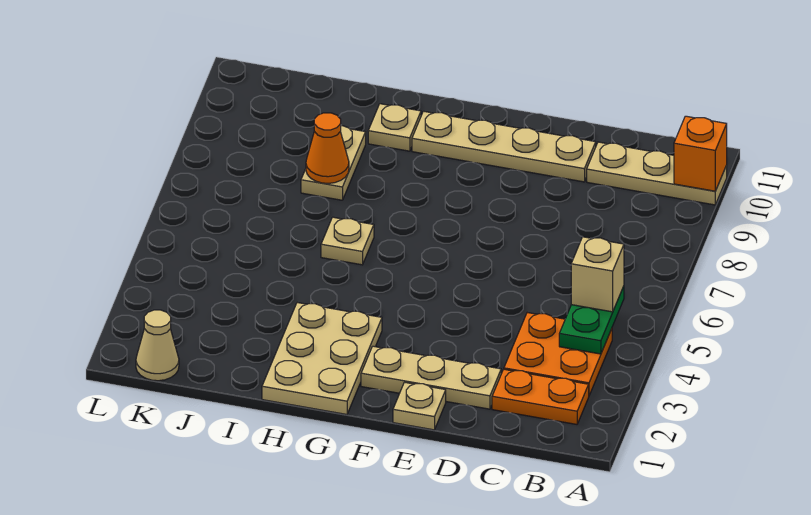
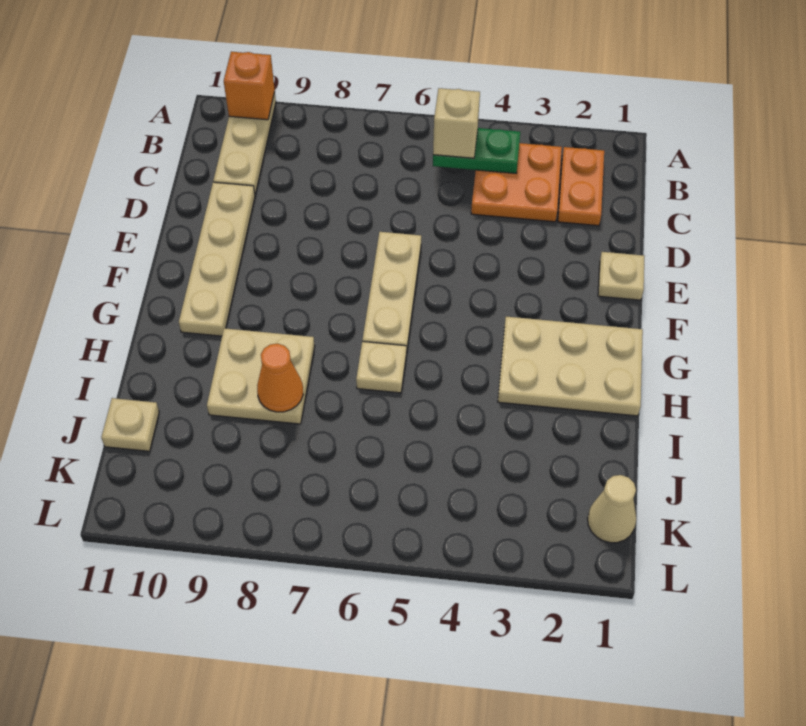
tan plate D2:F2 level 1 -> tan plate E6:G6 level 1
tan plate H10 level 1 -> tan plate J11 level 1
tan plate I8:I9 level 1 -> tan plate H8:I9 level 1

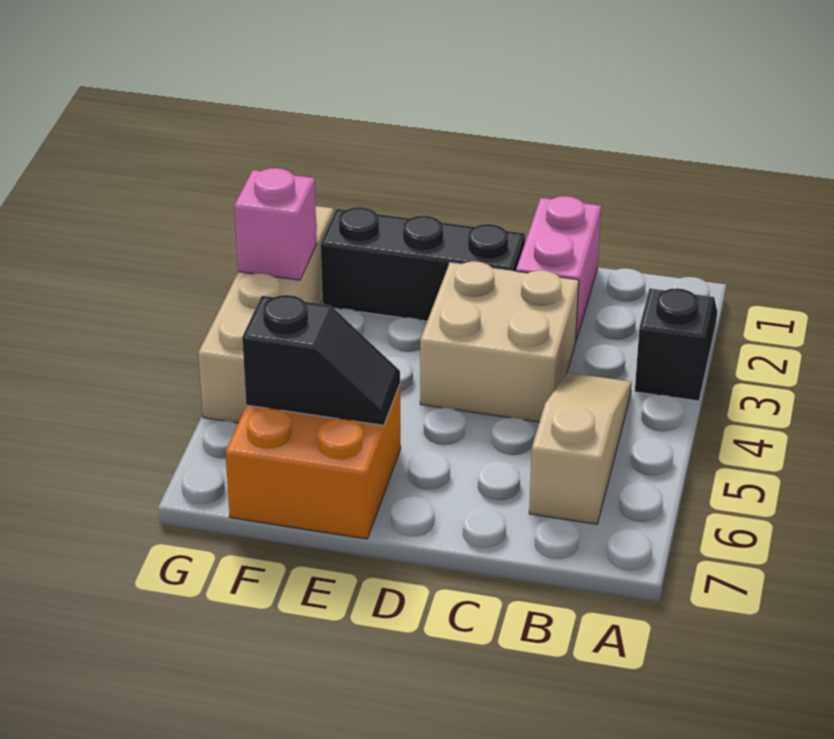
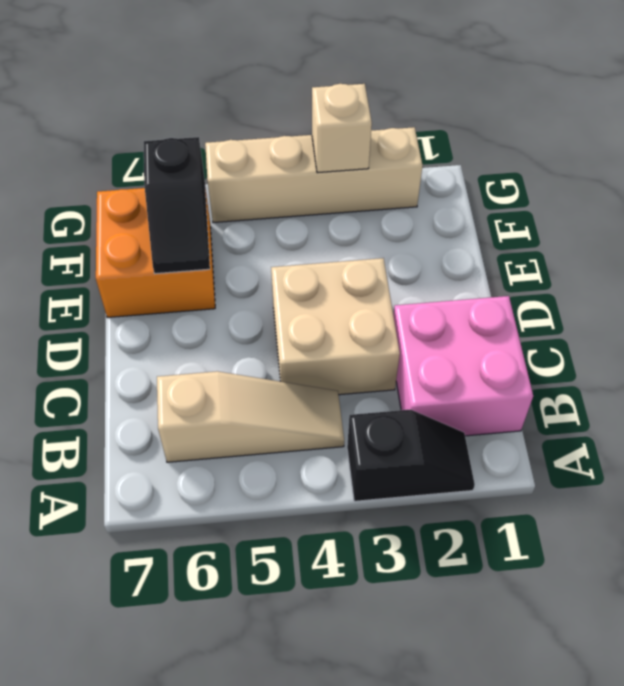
pink brick C1:C2 level 1 -> pink brick B1:C2 level 1
black brick D2:F2 level 1 -> none
pink brick G3 level 2 -> tan brick G3 level 2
* * * * * * *
• Requirement:
Return every line of the listing exactly, leaving its pictures behind.

• Response to this task:
tan plate D2:F2 level 1 -> tan plate E6:G6 level 1
tan plate H10 level 1 -> tan plate J11 level 1
tan plate I8:I9 level 1 -> tan plate H8:I9 level 1

pink brick C1:C2 level 1 -> pink brick B1:C2 level 1
black brick D2:F2 level 1 -> none
pink brick G3 level 2 -> tan brick G3 level 2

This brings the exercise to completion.